Give back each entry exactly as written, apart from the pictures.

(Listed entries Opens)

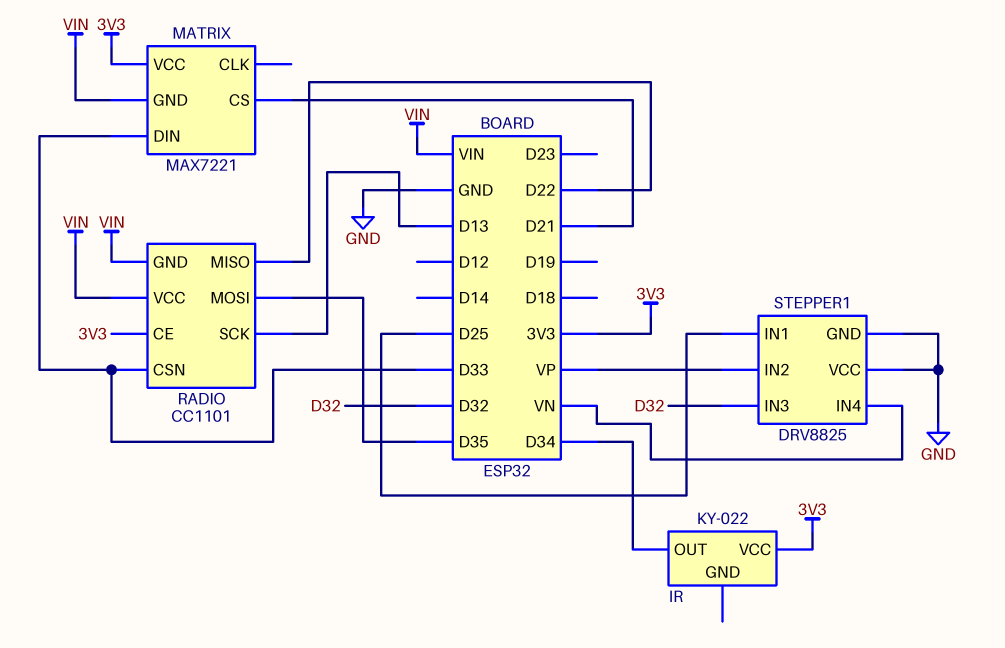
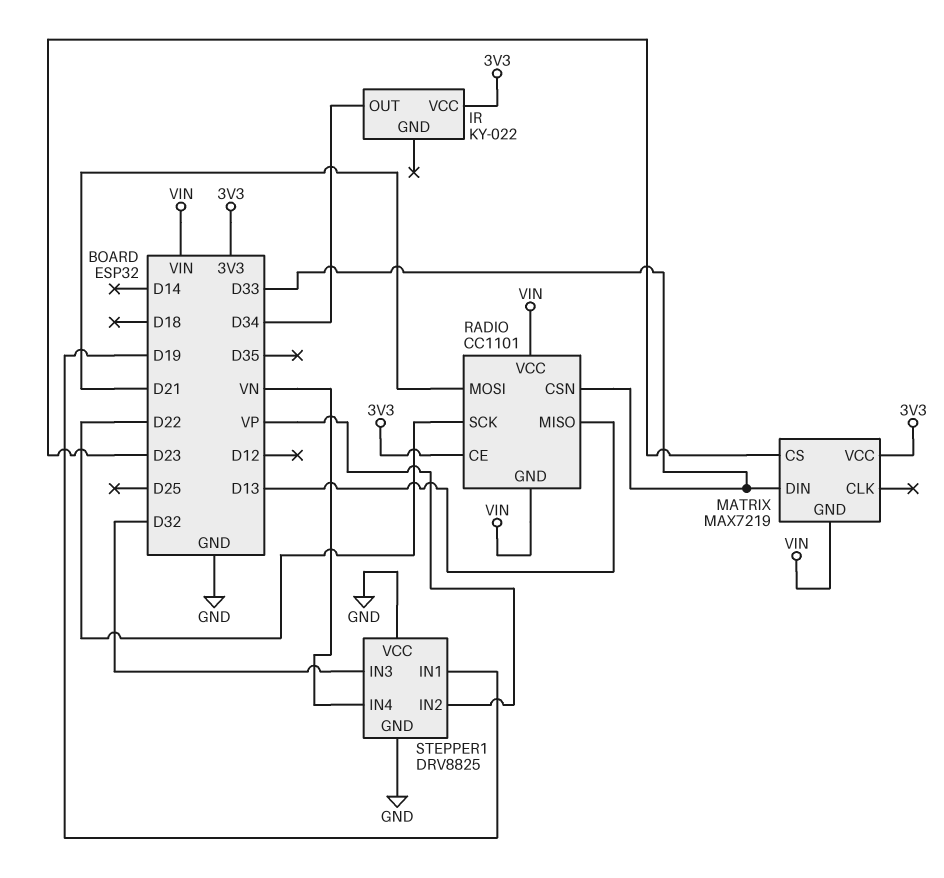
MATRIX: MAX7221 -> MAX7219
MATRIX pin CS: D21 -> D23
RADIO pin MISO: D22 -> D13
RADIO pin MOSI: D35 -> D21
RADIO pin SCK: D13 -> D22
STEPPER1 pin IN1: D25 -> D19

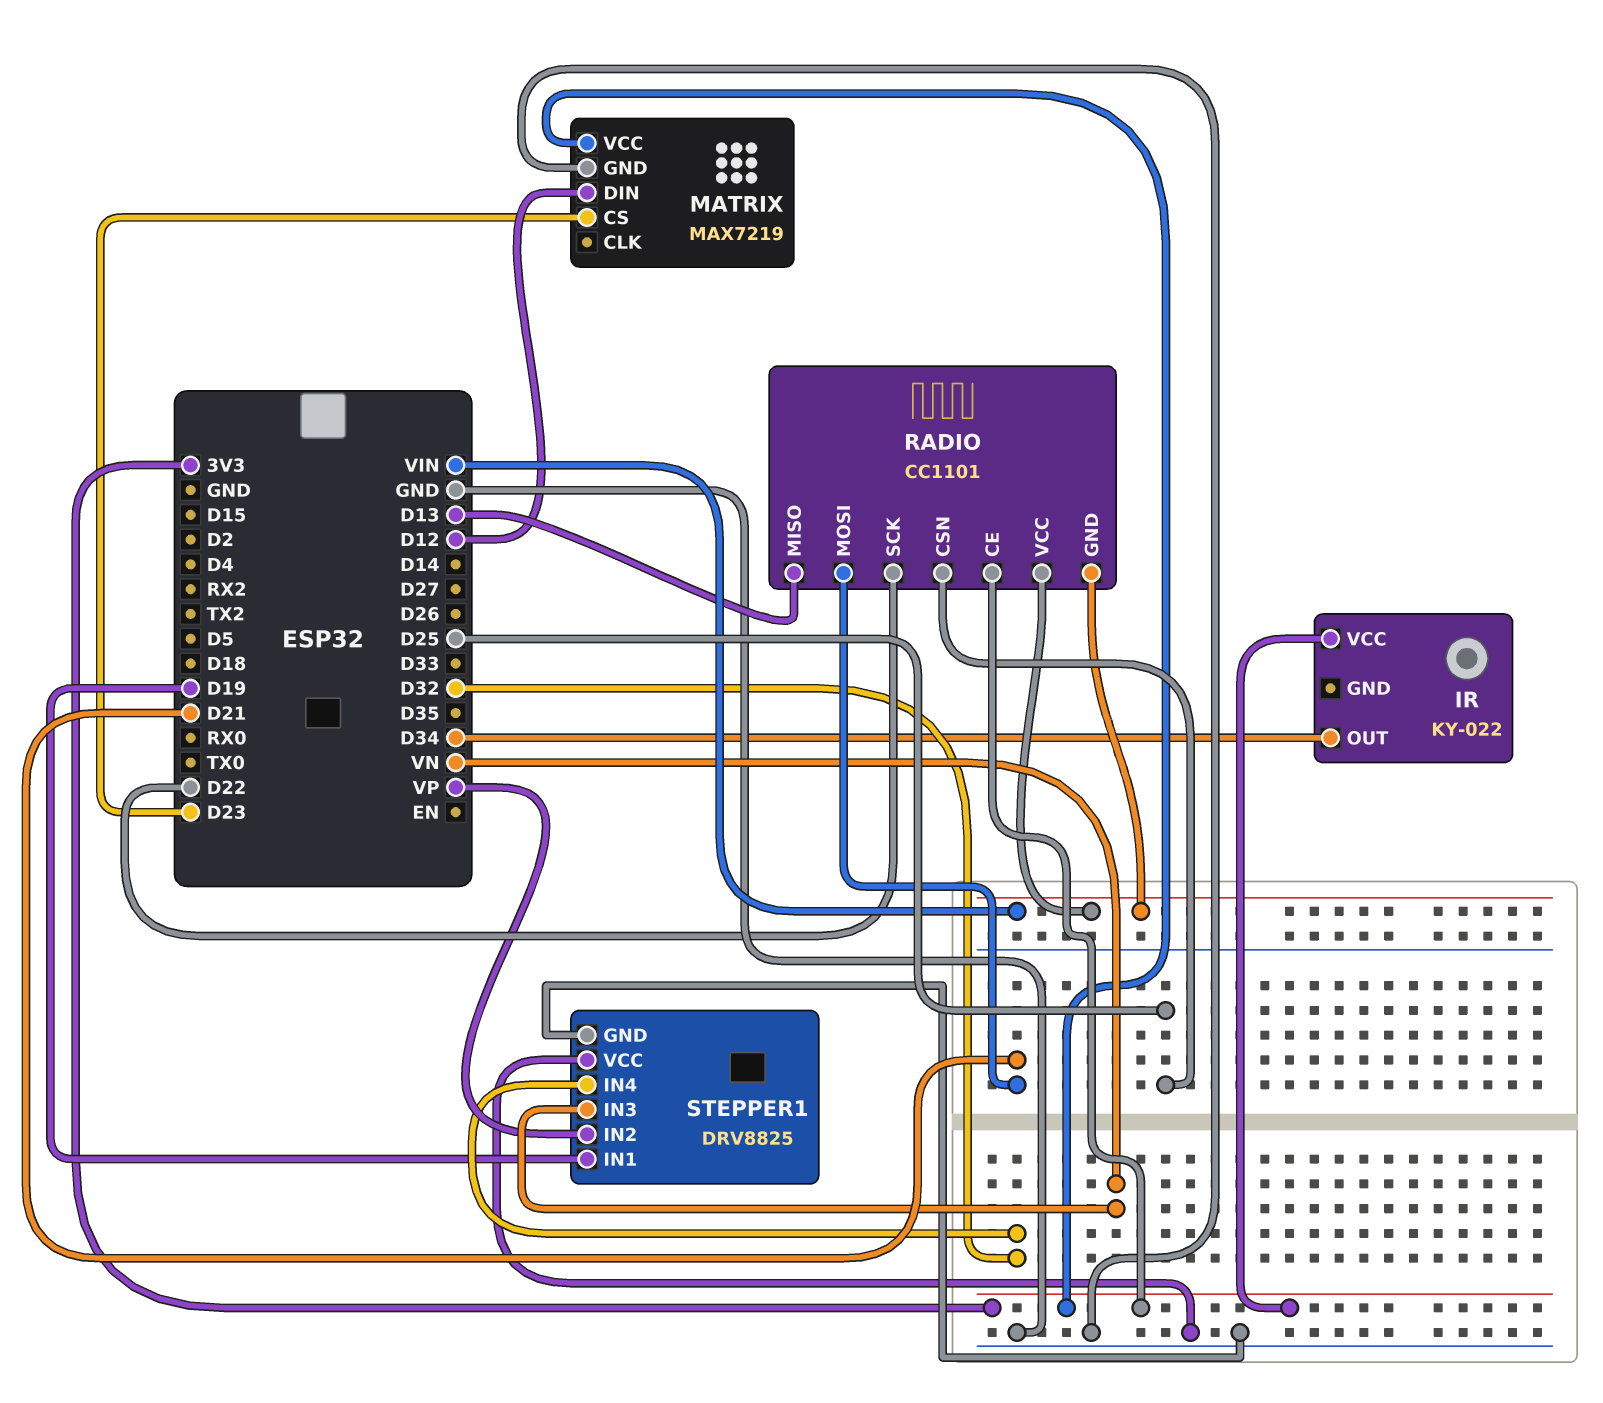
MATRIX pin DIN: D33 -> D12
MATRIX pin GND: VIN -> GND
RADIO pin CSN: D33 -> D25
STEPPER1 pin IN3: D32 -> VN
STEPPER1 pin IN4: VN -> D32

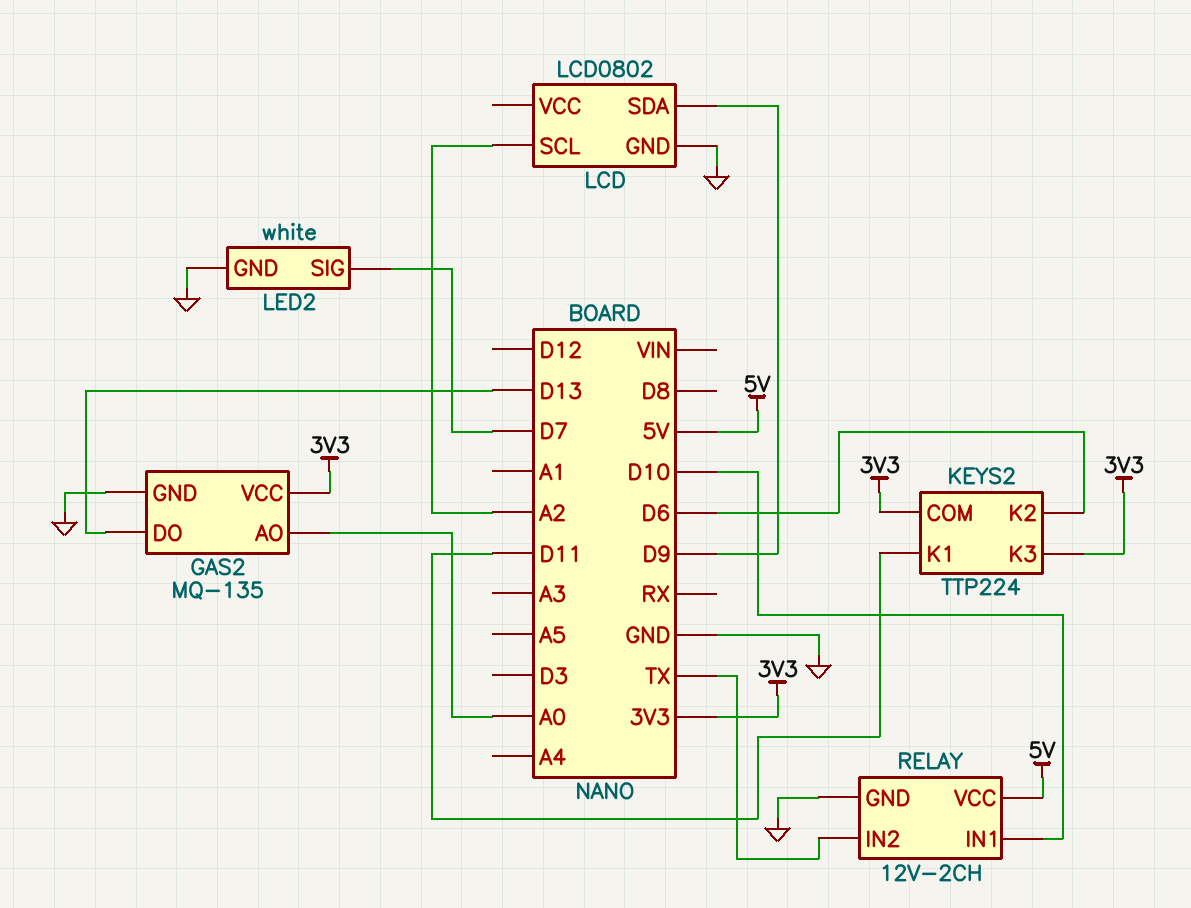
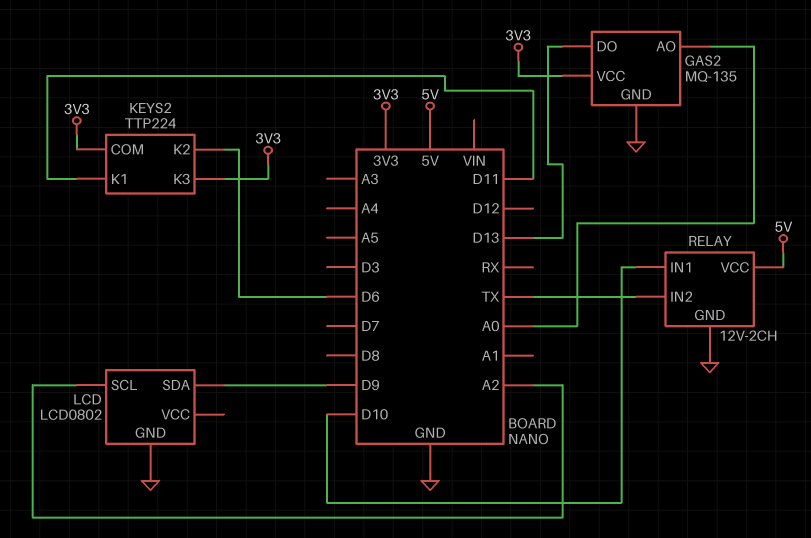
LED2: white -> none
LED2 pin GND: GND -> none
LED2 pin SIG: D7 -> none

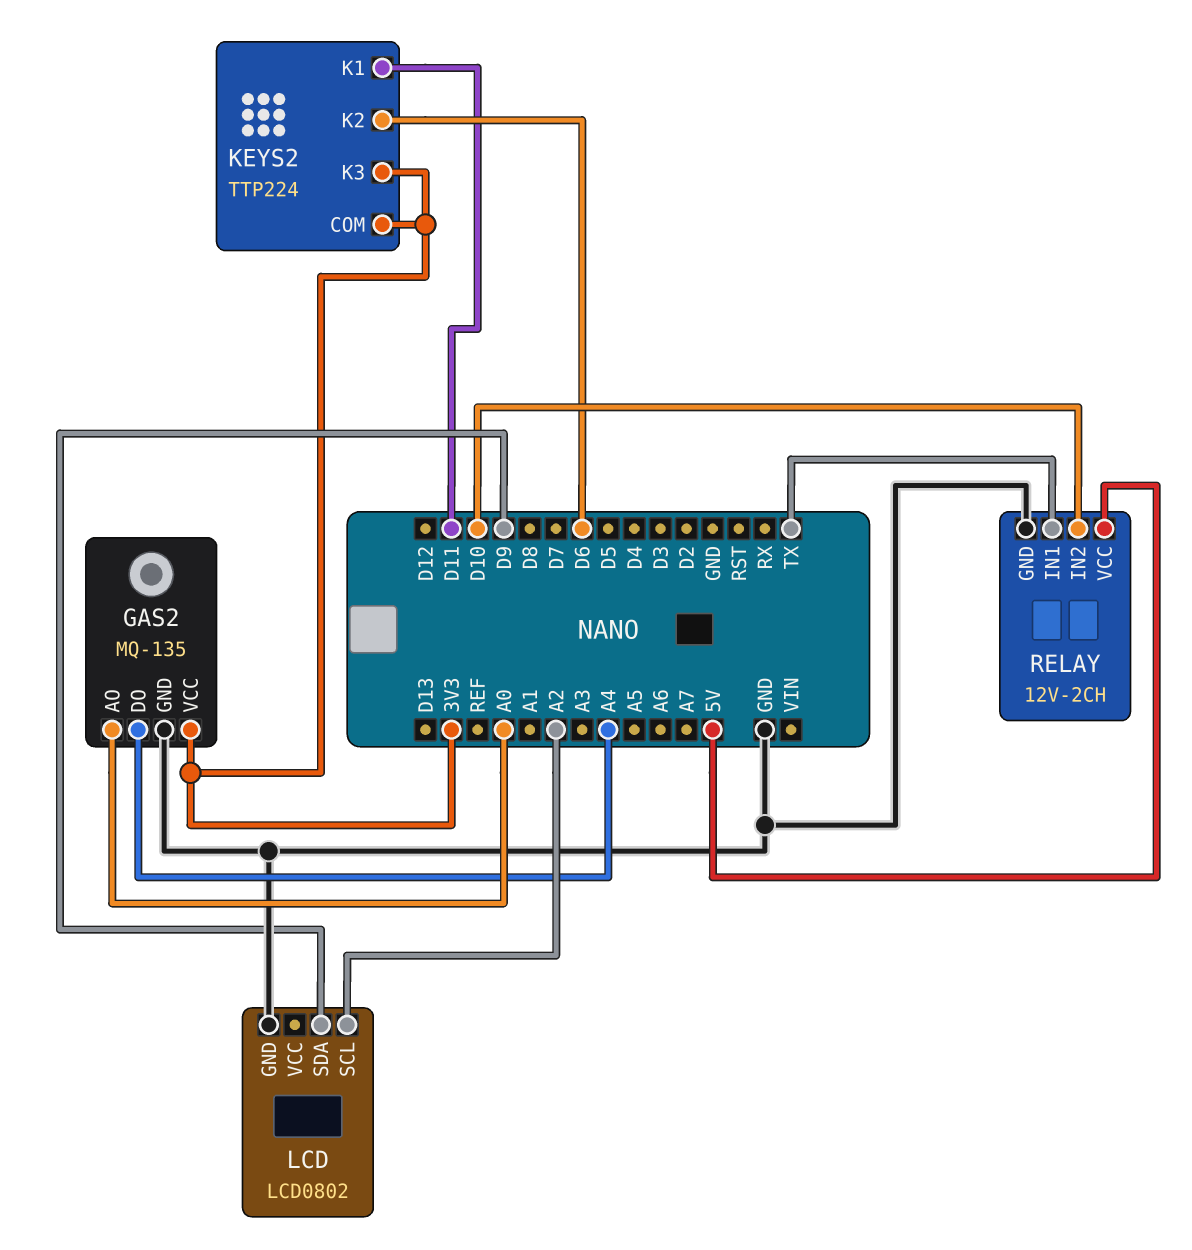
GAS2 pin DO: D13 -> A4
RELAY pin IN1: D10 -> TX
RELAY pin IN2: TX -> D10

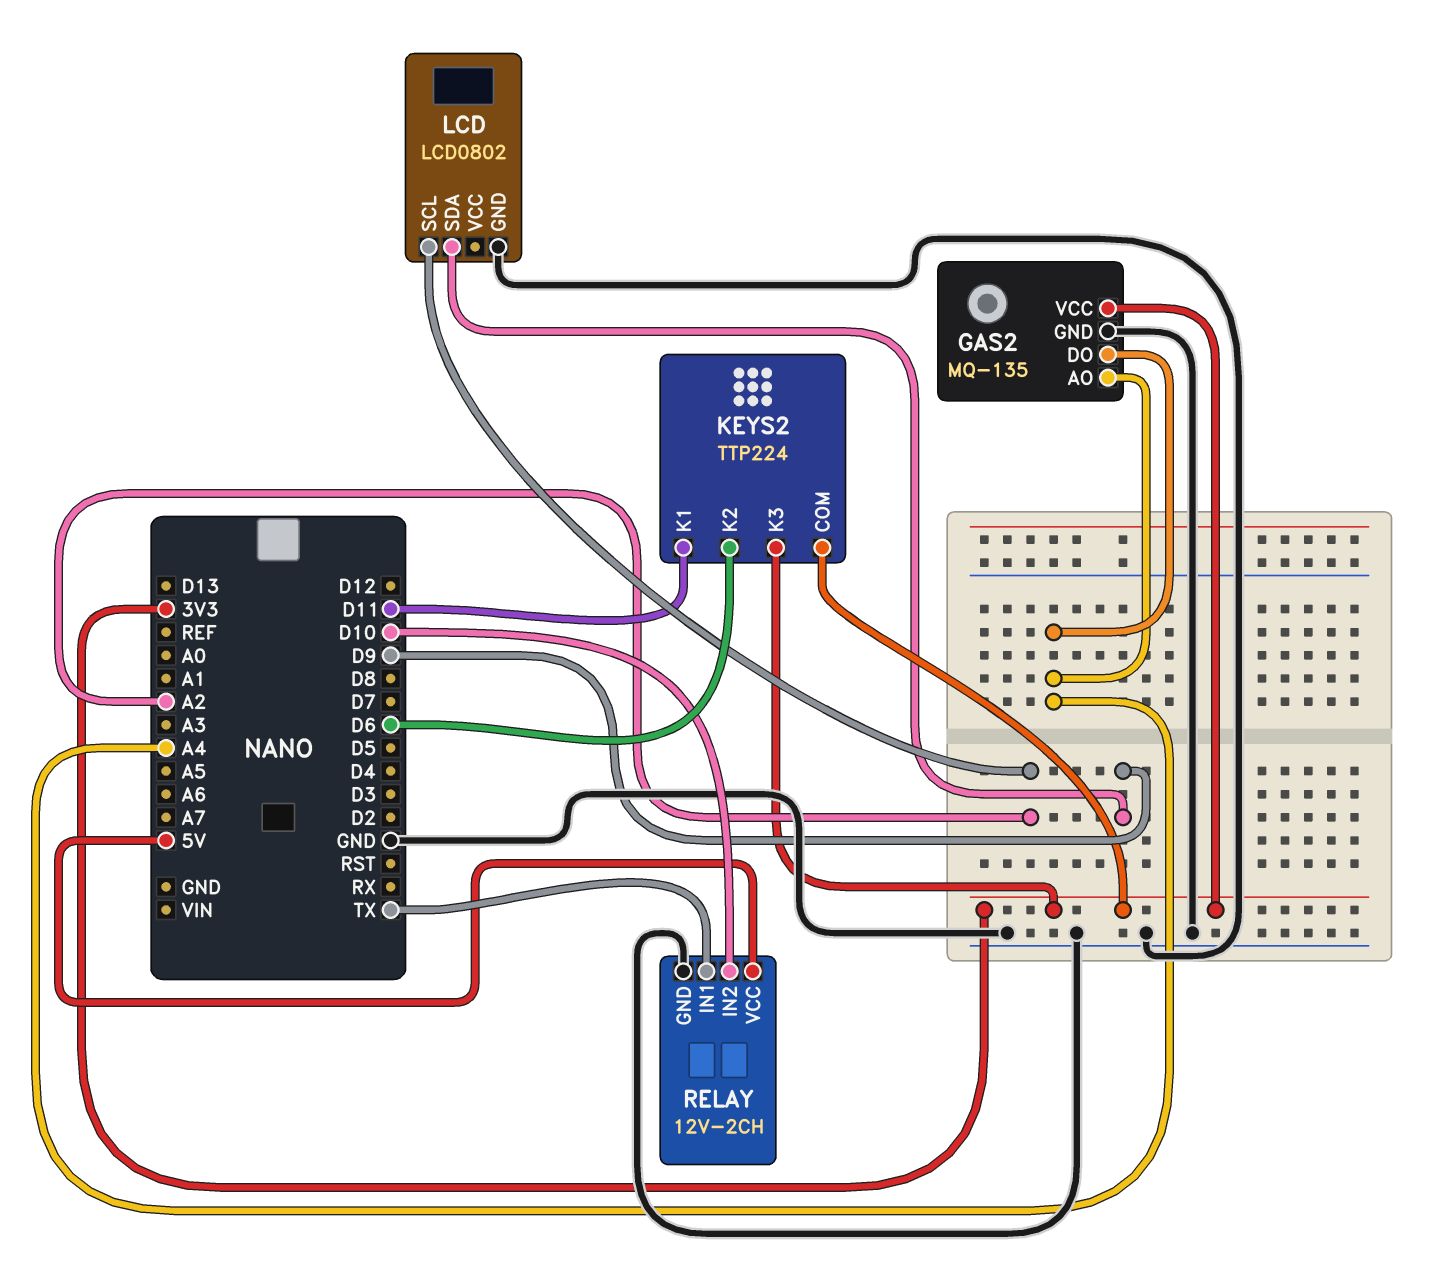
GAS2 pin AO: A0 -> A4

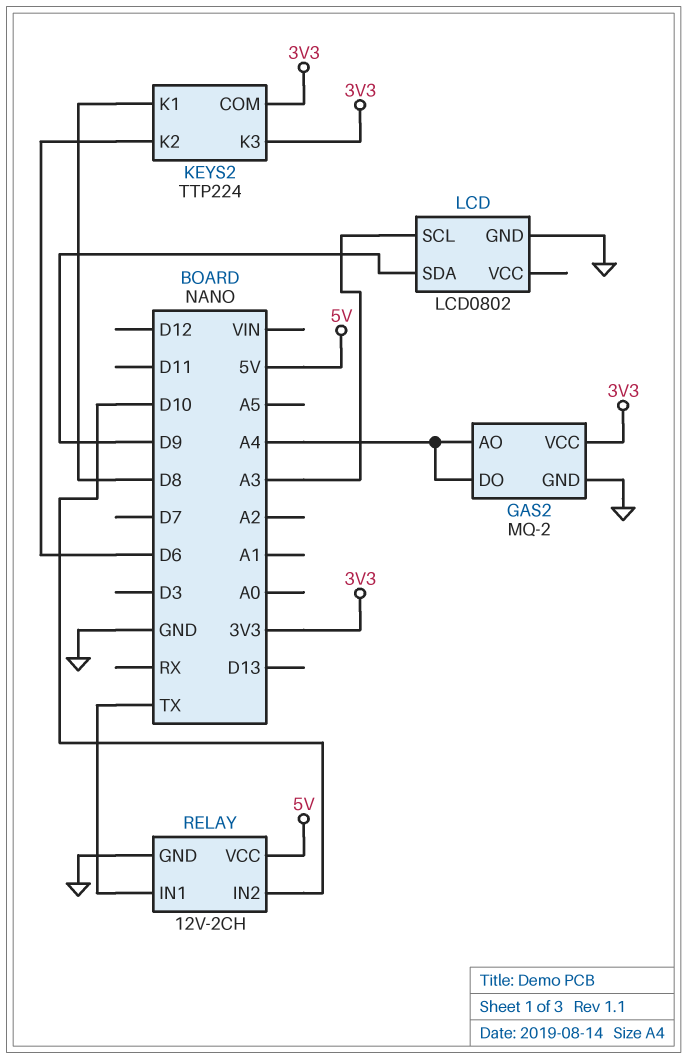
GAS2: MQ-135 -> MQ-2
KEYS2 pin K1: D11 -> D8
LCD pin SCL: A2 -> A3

(Listed entries Closes)

Exercise output:
MATRIX: MAX7221 -> MAX7219
MATRIX pin CS: D21 -> D23
RADIO pin MISO: D22 -> D13
RADIO pin MOSI: D35 -> D21
RADIO pin SCK: D13 -> D22
STEPPER1 pin IN1: D25 -> D19

MATRIX pin DIN: D33 -> D12
MATRIX pin GND: VIN -> GND
RADIO pin CSN: D33 -> D25
STEPPER1 pin IN3: D32 -> VN
STEPPER1 pin IN4: VN -> D32

LED2: white -> none
LED2 pin GND: GND -> none
LED2 pin SIG: D7 -> none

GAS2 pin DO: D13 -> A4
RELAY pin IN1: D10 -> TX
RELAY pin IN2: TX -> D10

GAS2 pin AO: A0 -> A4

GAS2: MQ-135 -> MQ-2
KEYS2 pin K1: D11 -> D8
LCD pin SCL: A2 -> A3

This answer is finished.